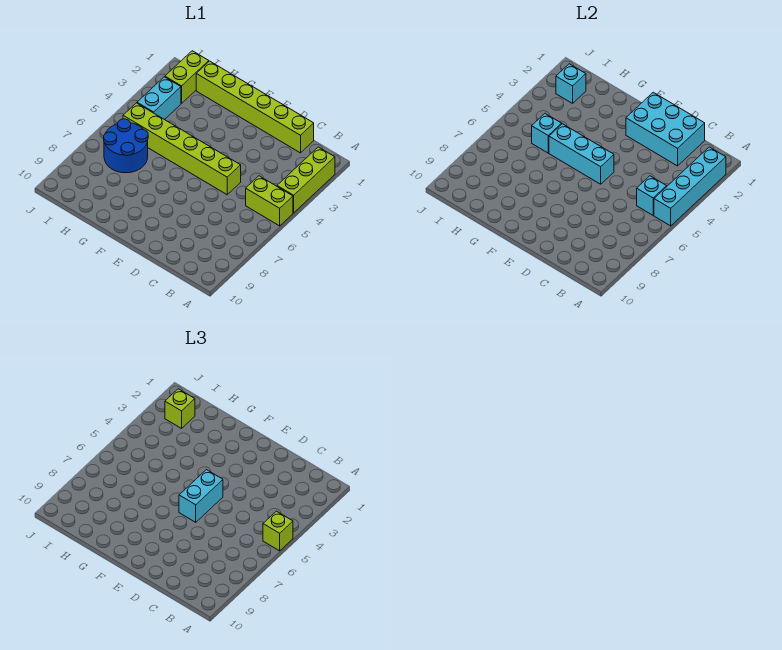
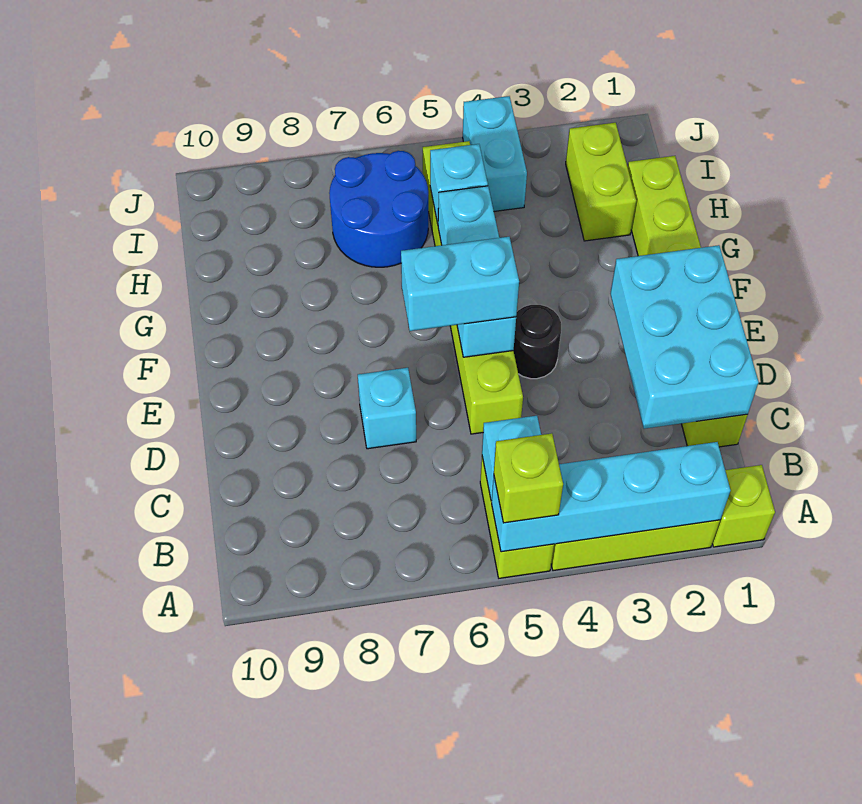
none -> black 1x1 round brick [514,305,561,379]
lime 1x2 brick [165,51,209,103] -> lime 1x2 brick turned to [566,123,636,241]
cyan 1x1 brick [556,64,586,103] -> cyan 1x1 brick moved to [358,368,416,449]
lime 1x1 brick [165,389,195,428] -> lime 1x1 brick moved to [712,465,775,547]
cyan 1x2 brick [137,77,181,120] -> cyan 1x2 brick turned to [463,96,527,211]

+-------+

# Required action:
Write the data out again word for word; leave the pictures behind.

# Written solution:
none -> black 1x1 round brick [514,305,561,379]
lime 1x2 brick [165,51,209,103] -> lime 1x2 brick turned to [566,123,636,241]
cyan 1x1 brick [556,64,586,103] -> cyan 1x1 brick moved to [358,368,416,449]
lime 1x1 brick [165,389,195,428] -> lime 1x1 brick moved to [712,465,775,547]
cyan 1x2 brick [137,77,181,120] -> cyan 1x2 brick turned to [463,96,527,211]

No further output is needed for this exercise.